Exercise instructions
Where the records below show a line containing "black arrow: (86, 109) -> (112, 148), moved", start copying; end with the line containing "green star: (310, 68)", and copy it too.

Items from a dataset
□ □ □

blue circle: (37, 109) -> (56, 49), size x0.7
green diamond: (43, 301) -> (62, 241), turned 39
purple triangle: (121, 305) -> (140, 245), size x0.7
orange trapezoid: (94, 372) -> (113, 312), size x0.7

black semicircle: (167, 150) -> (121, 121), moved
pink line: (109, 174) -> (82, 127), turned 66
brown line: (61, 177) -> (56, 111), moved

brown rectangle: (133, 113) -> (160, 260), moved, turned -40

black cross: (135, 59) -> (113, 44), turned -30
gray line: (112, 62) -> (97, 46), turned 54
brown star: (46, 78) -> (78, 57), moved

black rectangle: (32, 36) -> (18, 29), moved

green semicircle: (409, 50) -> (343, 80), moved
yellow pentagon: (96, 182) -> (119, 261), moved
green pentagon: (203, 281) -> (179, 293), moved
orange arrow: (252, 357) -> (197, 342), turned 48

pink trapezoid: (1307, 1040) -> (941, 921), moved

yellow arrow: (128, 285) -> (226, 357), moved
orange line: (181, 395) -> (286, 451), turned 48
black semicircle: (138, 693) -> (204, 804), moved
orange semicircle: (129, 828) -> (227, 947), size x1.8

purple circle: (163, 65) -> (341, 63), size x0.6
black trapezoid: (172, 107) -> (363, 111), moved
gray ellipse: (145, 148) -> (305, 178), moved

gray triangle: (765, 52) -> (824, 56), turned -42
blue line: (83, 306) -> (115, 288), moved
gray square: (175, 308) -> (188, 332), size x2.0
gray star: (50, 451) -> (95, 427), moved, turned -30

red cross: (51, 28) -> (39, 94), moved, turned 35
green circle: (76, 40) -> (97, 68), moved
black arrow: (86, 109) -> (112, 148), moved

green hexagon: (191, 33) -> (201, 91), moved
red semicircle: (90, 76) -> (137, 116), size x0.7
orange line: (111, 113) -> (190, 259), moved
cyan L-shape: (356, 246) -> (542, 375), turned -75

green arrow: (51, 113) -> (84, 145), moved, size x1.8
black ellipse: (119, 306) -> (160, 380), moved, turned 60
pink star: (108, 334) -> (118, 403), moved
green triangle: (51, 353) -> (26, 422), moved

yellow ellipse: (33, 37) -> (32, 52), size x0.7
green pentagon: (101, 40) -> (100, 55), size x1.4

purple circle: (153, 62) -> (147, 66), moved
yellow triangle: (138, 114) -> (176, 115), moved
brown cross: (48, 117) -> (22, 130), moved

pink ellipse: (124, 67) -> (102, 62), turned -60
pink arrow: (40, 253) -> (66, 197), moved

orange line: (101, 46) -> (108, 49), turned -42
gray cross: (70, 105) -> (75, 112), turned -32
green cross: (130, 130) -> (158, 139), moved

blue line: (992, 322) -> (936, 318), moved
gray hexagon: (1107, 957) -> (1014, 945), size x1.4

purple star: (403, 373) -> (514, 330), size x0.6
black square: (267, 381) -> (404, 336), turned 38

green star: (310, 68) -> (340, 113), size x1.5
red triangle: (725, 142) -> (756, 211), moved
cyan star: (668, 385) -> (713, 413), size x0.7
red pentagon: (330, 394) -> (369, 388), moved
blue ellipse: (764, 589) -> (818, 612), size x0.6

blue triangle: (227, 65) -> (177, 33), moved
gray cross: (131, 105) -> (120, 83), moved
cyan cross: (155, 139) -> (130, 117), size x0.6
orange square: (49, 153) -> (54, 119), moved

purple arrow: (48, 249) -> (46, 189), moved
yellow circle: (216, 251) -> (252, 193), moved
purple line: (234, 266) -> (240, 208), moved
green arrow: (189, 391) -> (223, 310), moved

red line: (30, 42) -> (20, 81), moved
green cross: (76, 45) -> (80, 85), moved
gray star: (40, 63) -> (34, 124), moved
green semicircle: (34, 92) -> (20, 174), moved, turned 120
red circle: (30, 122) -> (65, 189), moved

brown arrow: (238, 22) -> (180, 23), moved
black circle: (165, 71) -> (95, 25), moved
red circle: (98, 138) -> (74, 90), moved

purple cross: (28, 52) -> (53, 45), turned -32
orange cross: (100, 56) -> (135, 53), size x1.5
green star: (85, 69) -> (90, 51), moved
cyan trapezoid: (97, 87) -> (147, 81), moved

□ □ □

Answer box
black arrow: (86, 109) -> (112, 148), moved

green hexagon: (191, 33) -> (201, 91), moved
red semicircle: (90, 76) -> (137, 116), size x0.7
orange line: (111, 113) -> (190, 259), moved
cyan L-shape: (356, 246) -> (542, 375), turned -75

green arrow: (51, 113) -> (84, 145), moved, size x1.8
black ellipse: (119, 306) -> (160, 380), moved, turned 60
pink star: (108, 334) -> (118, 403), moved
green triangle: (51, 353) -> (26, 422), moved

yellow ellipse: (33, 37) -> (32, 52), size x0.7
green pentagon: (101, 40) -> (100, 55), size x1.4

purple circle: (153, 62) -> (147, 66), moved
yellow triangle: (138, 114) -> (176, 115), moved
brown cross: (48, 117) -> (22, 130), moved

pink ellipse: (124, 67) -> (102, 62), turned -60
pink arrow: (40, 253) -> (66, 197), moved

orange line: (101, 46) -> (108, 49), turned -42
gray cross: (70, 105) -> (75, 112), turned -32
green cross: (130, 130) -> (158, 139), moved

blue line: (992, 322) -> (936, 318), moved
gray hexagon: (1107, 957) -> (1014, 945), size x1.4

purple star: (403, 373) -> (514, 330), size x0.6
black square: (267, 381) -> (404, 336), turned 38

green star: (310, 68) -> (340, 113), size x1.5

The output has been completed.